▶ _Exercise prompt_
Your answer should reproduce every line of the material in which the word "tablespoon" occurs.

*** Block opens ***

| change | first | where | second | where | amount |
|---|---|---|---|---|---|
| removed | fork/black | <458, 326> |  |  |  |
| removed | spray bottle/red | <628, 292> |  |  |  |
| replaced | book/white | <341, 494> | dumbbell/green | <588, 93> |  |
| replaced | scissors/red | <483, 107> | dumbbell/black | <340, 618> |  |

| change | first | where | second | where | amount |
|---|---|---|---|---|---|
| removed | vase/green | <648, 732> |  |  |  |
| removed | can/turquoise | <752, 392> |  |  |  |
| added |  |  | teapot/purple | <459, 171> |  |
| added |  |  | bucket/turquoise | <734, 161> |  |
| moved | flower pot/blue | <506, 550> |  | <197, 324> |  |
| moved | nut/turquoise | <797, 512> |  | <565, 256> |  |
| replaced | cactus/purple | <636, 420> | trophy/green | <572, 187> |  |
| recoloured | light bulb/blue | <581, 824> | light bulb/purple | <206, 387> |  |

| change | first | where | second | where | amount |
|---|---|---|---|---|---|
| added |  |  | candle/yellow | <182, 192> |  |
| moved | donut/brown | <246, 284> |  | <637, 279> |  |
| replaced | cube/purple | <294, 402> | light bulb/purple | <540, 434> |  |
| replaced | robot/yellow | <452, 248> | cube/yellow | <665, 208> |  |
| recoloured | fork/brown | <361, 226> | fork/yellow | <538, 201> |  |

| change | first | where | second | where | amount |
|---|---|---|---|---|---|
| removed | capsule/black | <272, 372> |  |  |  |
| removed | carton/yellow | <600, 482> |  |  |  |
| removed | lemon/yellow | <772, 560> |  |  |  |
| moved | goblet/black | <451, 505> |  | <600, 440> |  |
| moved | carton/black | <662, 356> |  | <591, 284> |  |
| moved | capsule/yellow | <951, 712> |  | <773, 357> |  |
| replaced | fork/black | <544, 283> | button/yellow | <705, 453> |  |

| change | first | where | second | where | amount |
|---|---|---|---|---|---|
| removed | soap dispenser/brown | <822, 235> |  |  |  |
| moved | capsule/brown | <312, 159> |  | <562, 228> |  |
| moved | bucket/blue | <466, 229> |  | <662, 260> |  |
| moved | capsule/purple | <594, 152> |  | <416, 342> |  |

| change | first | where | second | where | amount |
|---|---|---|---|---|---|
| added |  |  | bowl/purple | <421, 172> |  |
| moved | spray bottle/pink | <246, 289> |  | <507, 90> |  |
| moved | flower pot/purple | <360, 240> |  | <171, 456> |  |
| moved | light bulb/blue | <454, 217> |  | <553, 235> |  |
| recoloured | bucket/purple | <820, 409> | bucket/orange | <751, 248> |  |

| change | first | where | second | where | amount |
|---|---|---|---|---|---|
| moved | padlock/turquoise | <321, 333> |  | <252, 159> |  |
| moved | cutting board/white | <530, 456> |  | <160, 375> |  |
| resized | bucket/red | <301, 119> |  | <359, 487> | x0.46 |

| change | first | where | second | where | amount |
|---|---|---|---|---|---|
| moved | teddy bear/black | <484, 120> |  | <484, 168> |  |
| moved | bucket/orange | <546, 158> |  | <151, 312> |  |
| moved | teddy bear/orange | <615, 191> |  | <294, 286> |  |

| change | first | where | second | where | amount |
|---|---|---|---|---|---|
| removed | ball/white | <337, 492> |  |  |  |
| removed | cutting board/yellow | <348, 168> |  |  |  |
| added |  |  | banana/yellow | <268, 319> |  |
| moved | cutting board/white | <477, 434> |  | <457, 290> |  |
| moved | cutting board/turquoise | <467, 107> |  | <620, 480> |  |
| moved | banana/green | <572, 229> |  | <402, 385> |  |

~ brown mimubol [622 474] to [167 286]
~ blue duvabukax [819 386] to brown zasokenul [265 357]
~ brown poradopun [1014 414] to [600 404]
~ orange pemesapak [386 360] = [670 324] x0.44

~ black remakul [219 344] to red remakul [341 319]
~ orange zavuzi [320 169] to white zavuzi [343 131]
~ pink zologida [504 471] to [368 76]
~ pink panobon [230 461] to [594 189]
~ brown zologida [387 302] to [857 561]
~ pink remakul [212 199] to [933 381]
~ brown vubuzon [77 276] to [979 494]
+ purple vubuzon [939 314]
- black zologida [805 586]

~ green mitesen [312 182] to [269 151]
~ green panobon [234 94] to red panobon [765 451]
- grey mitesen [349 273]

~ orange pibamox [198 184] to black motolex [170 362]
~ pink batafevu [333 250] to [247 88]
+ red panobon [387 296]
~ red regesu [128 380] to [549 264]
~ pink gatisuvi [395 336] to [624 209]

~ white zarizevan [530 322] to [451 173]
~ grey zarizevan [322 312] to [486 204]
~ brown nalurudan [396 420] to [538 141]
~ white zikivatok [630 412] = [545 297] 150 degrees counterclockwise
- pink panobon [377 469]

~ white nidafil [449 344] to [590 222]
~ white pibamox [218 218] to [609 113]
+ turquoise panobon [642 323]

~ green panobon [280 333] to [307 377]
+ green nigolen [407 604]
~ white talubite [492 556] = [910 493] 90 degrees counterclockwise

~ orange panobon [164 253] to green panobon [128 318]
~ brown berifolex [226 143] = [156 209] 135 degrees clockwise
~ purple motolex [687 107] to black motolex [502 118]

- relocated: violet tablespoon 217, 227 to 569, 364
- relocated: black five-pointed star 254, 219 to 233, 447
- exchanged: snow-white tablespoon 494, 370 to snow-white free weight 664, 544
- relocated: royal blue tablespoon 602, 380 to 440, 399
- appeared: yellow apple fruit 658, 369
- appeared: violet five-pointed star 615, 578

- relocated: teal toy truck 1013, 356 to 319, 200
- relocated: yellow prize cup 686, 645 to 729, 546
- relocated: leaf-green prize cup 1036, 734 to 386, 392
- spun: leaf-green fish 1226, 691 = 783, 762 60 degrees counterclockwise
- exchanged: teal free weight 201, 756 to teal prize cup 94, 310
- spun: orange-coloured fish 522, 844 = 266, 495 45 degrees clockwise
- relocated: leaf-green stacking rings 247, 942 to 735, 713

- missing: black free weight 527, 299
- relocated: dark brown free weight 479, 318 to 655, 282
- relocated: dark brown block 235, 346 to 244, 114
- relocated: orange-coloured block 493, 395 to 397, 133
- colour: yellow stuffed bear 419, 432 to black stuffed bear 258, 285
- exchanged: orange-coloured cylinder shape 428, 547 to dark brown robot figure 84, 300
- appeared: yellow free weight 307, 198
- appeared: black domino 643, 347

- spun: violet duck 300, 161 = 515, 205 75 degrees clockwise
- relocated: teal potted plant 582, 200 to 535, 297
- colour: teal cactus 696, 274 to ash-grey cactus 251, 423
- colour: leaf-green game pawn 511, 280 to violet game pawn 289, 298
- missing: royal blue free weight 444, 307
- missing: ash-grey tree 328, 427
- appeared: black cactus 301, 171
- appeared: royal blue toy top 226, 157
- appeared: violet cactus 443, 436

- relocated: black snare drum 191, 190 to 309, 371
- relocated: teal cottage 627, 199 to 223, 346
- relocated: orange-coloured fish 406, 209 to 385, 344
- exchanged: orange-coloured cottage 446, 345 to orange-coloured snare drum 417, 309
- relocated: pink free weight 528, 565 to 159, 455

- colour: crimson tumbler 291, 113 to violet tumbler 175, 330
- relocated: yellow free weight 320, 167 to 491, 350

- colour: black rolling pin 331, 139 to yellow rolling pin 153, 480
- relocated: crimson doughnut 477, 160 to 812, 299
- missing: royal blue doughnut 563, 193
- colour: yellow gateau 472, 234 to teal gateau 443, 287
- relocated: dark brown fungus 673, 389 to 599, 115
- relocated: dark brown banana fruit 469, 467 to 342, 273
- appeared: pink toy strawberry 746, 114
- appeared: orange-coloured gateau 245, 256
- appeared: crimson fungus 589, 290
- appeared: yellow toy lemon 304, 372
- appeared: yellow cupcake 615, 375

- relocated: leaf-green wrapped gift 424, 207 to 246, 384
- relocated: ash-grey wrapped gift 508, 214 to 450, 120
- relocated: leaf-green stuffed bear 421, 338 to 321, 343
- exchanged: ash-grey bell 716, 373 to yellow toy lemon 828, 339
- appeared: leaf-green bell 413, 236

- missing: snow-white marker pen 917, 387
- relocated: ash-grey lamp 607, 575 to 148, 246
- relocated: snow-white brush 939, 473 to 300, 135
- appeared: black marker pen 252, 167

*** Block closes ***

▶ _Response area_
- relocated: violet tablespoon 217, 227 to 569, 364
- exchanged: snow-white tablespoon 494, 370 to snow-white free weight 664, 544
- relocated: royal blue tablespoon 602, 380 to 440, 399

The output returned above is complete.